### [TASK INPUTS]
+++

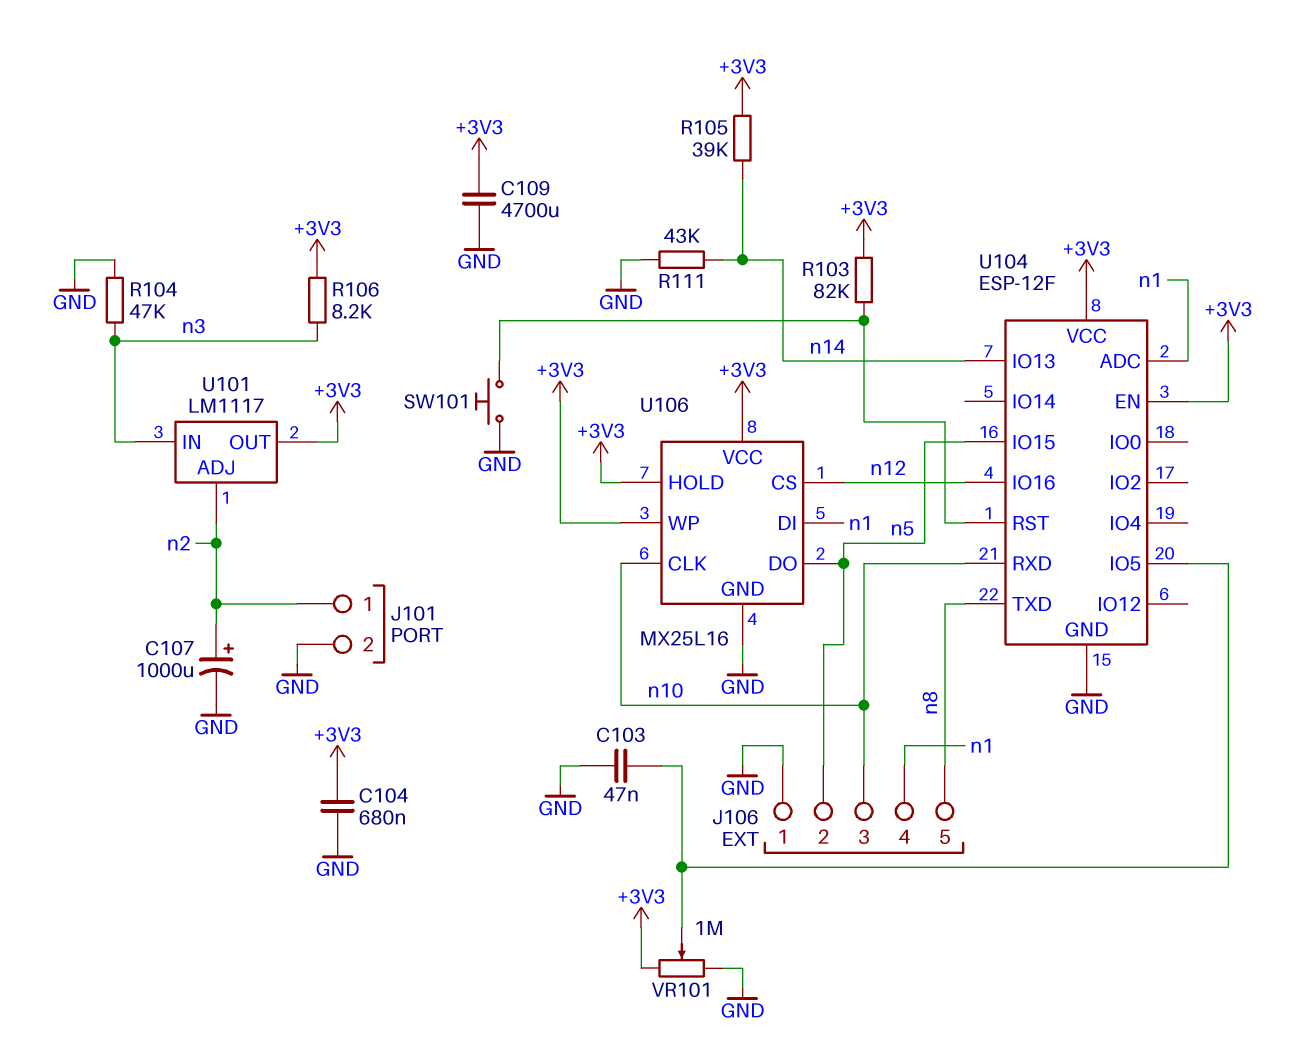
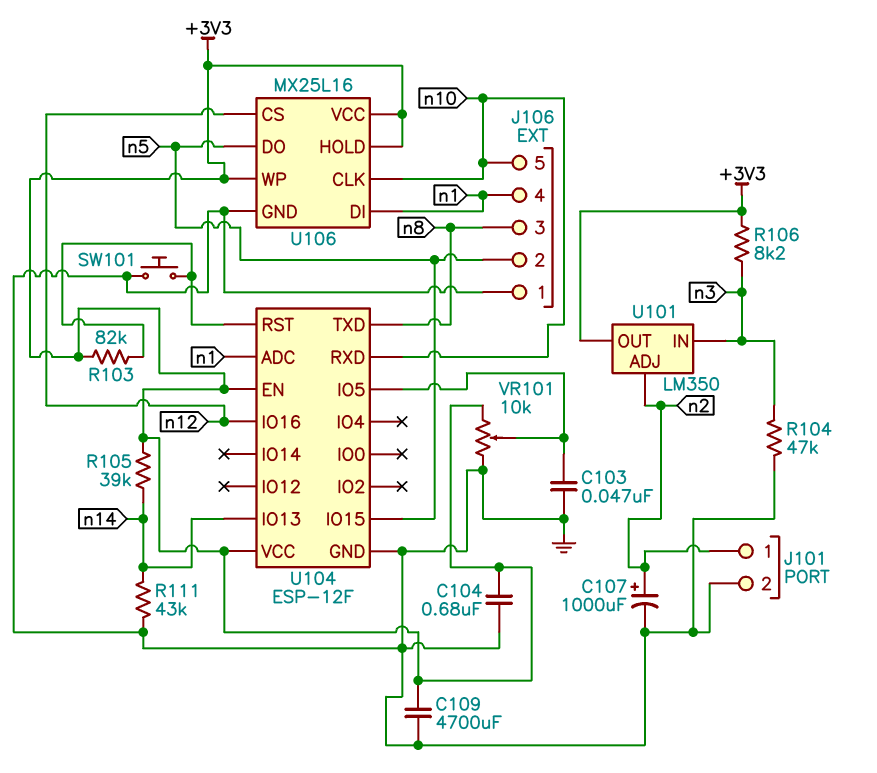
J106 pin 3: n10 -> n8
J106 pin 5: n8 -> n10
U101: LM1117 -> LM350
VR101: 1M (+3V3, GND, wiper U104/IO5) -> 10k (+3V3, GND, wiper U104/IO5)

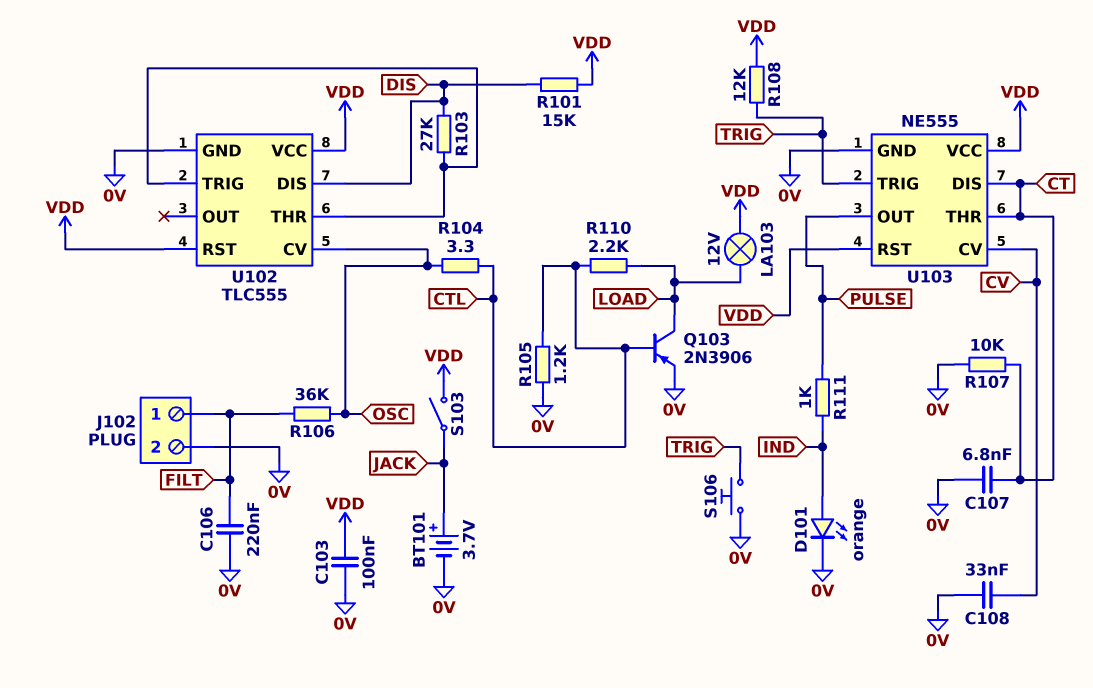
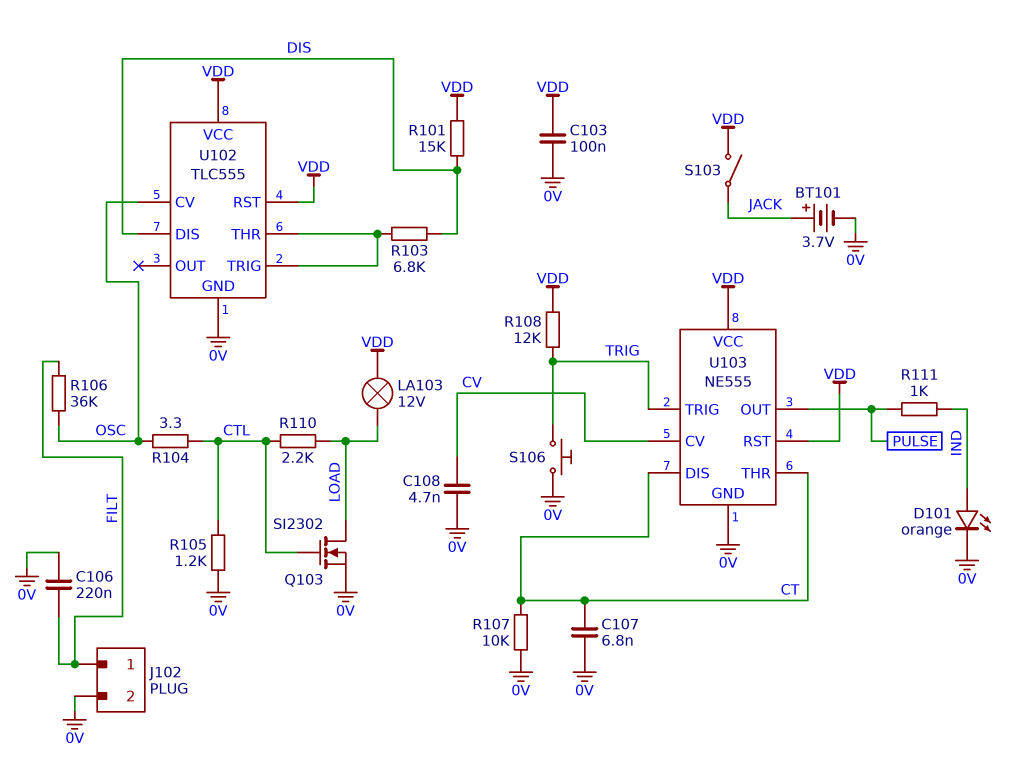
C108: 33nF (0V, CV) -> 4.7nF (0V, CV)
Q103: PNP 2N3906 (B CTL, C LOAD, E 0V) -> NMOS SI2302 (G CTL, D LOAD, S 0V)
R103: 27k (DIS, U102/THR) -> 6.8k (DIS, U102/THR)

+++

### [WHAT THE EXERCISE ASKS]
Give back the full listing exactly, with pictures dropped.

### [EXERCISE SOLUTION]
J106 pin 3: n10 -> n8
J106 pin 5: n8 -> n10
U101: LM1117 -> LM350
VR101: 1M (+3V3, GND, wiper U104/IO5) -> 10k (+3V3, GND, wiper U104/IO5)

C108: 33nF (0V, CV) -> 4.7nF (0V, CV)
Q103: PNP 2N3906 (B CTL, C LOAD, E 0V) -> NMOS SI2302 (G CTL, D LOAD, S 0V)
R103: 27k (DIS, U102/THR) -> 6.8k (DIS, U102/THR)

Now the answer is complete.